### Dataset records:
<<<<

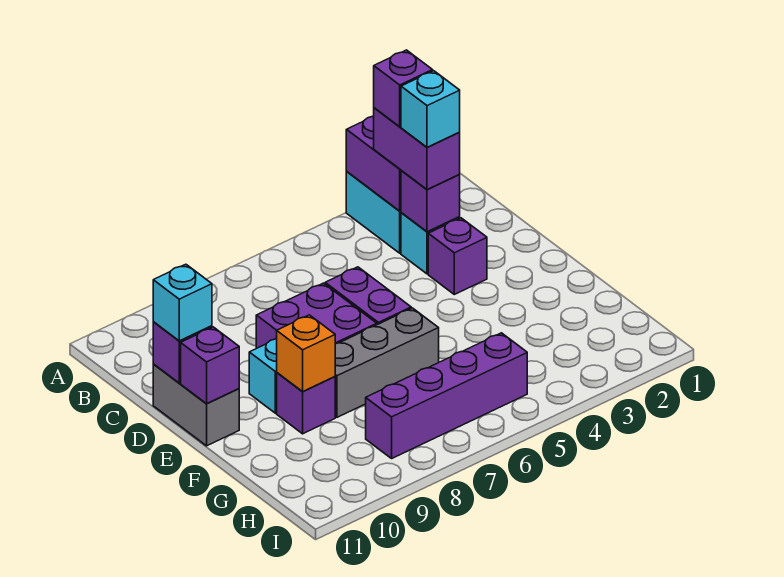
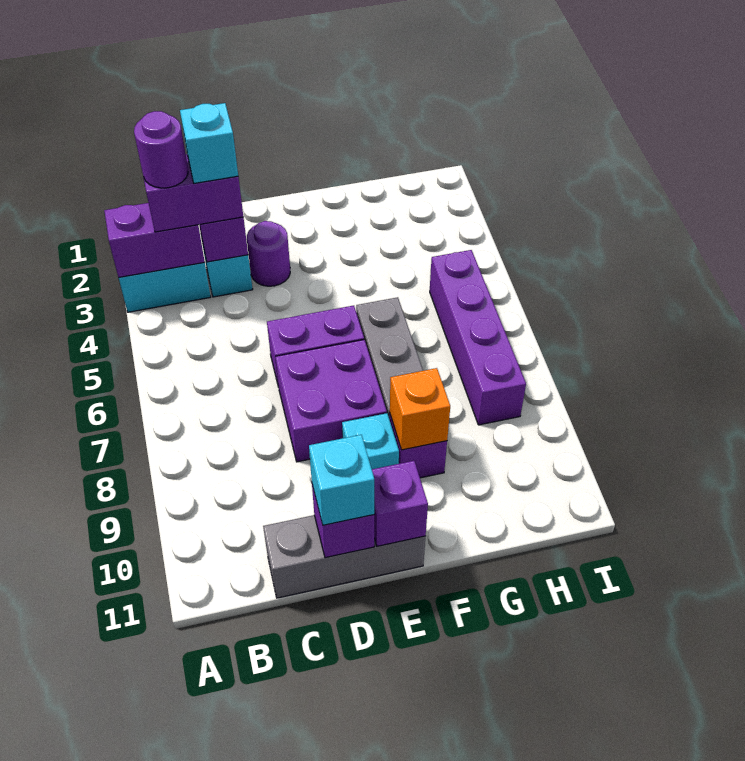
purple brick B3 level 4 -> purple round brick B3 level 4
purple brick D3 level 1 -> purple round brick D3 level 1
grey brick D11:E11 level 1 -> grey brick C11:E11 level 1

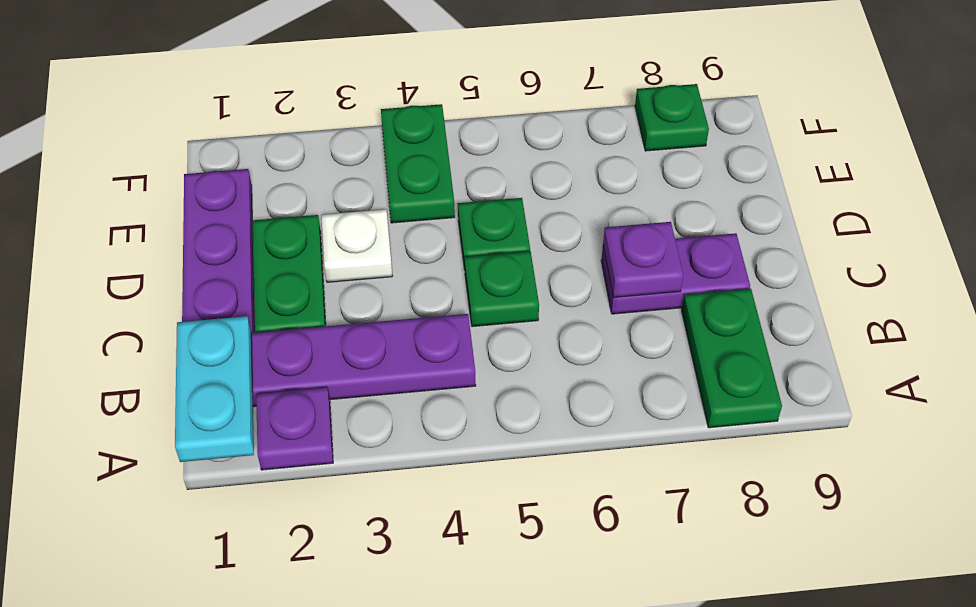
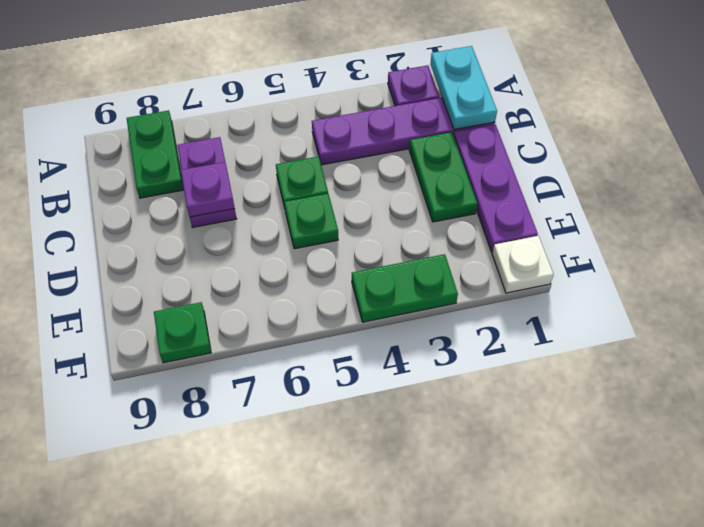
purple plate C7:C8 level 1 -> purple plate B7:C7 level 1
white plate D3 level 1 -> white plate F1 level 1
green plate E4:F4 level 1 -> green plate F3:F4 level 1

>>>>
<<<<

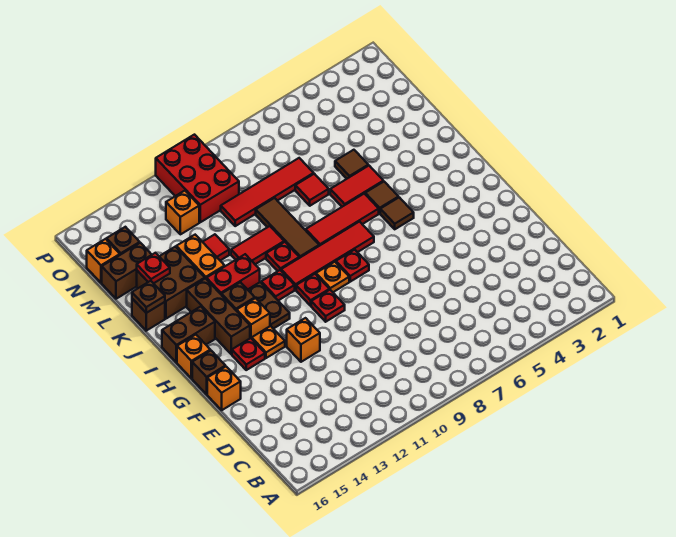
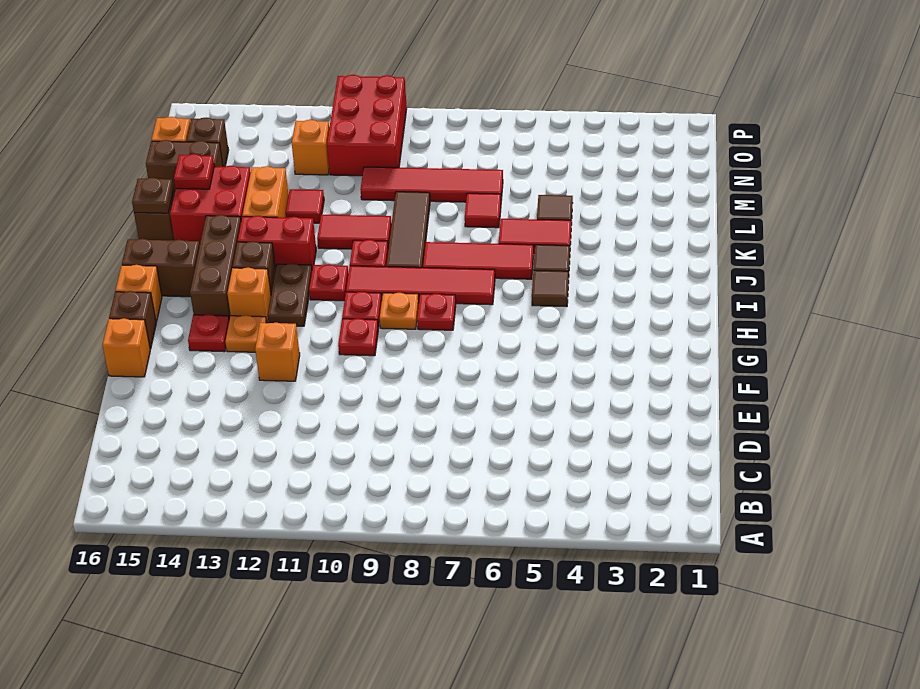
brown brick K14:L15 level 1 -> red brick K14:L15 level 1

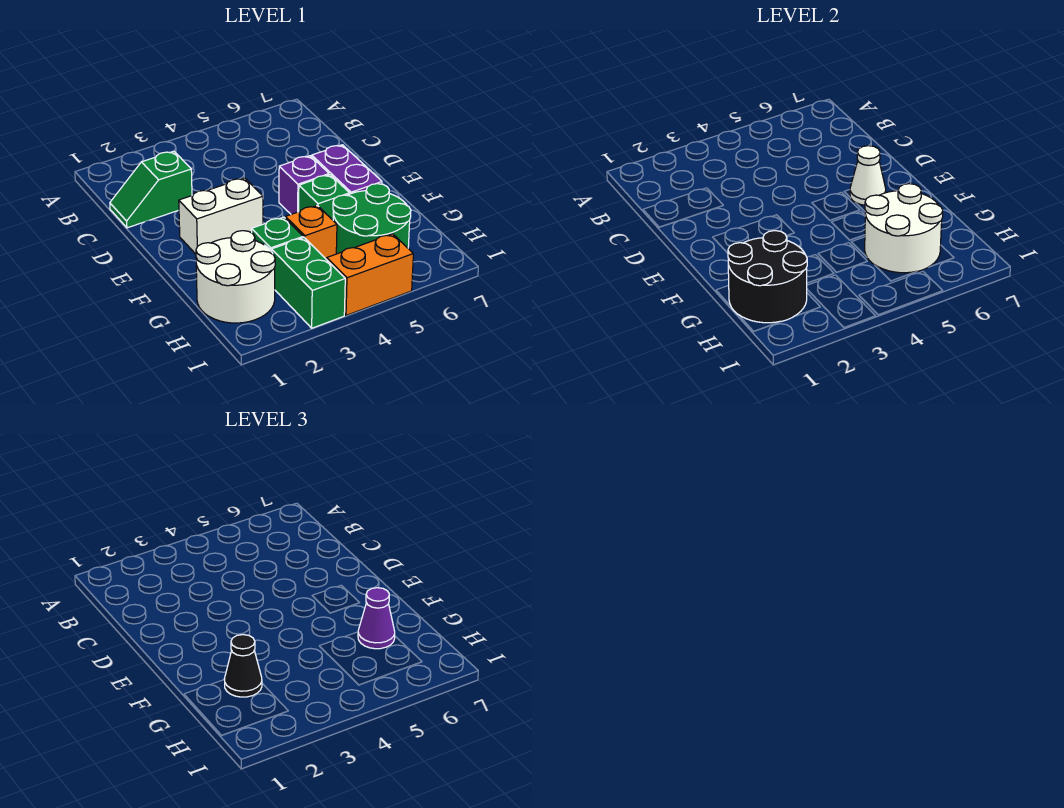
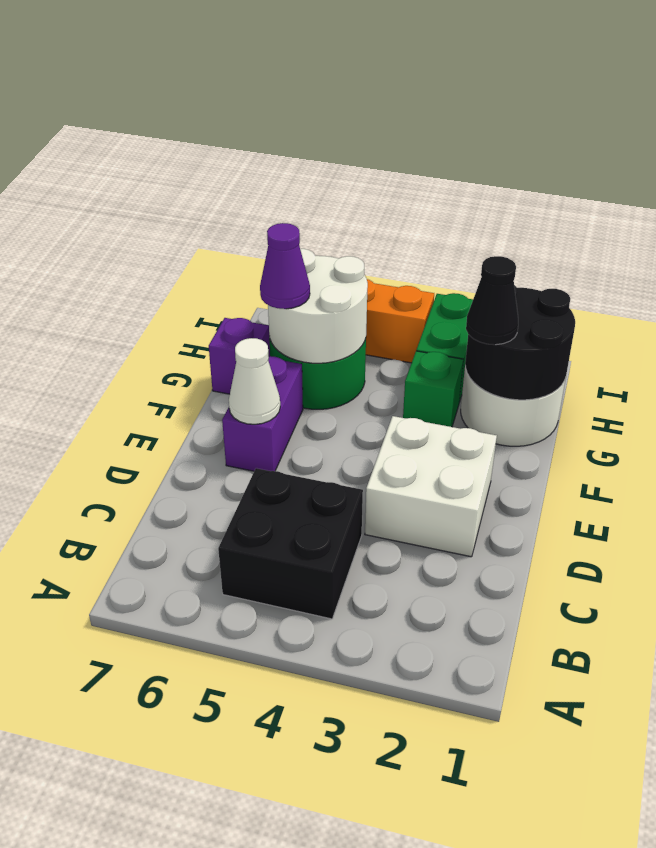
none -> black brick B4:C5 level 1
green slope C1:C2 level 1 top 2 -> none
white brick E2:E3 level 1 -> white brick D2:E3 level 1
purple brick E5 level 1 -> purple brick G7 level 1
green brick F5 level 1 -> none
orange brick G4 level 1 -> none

>>>>

### Required work:
Give back, unchanged, the run of lines in the listing above that begins at the line containing "white brick E2:E3" and ends at the line containing "orange brick G4 level 1 -> none", both included.

### Task output:
white brick E2:E3 level 1 -> white brick D2:E3 level 1
purple brick E5 level 1 -> purple brick G7 level 1
green brick F5 level 1 -> none
orange brick G4 level 1 -> none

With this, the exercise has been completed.